* [Available data]
--------------------------------
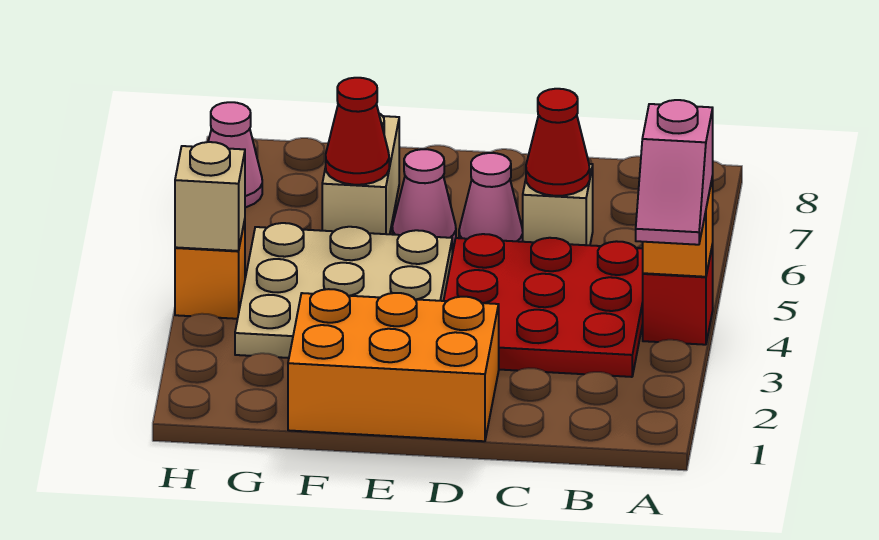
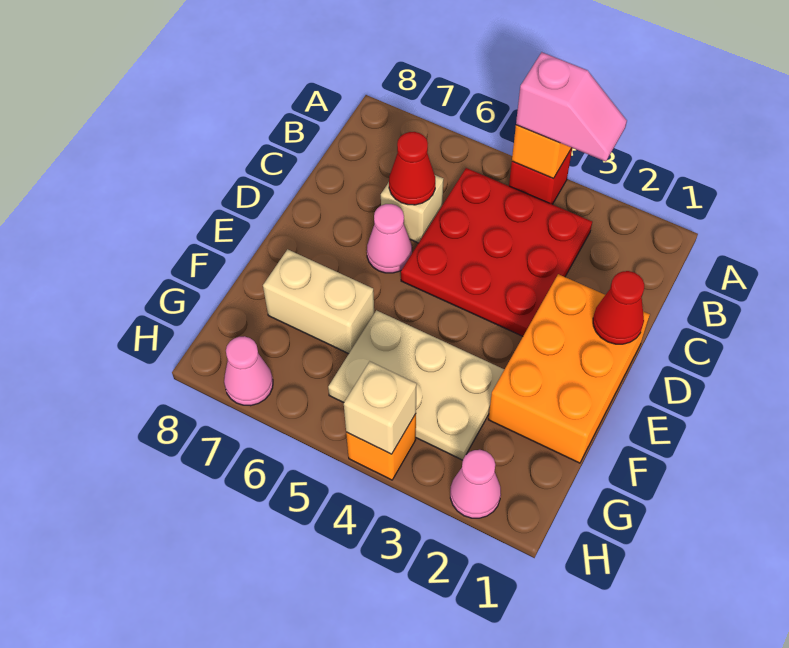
tan plate E3:G5 level 1 -> tan plate F3:G5 level 1
pink cone E6 level 1 -> pink cone H2 level 1
red cone F6 level 2 -> red cone D1 level 2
--------------------------------
* [Problem] Say only how many lines above contain "cone", with no other words.

* [Result of the exercise] 2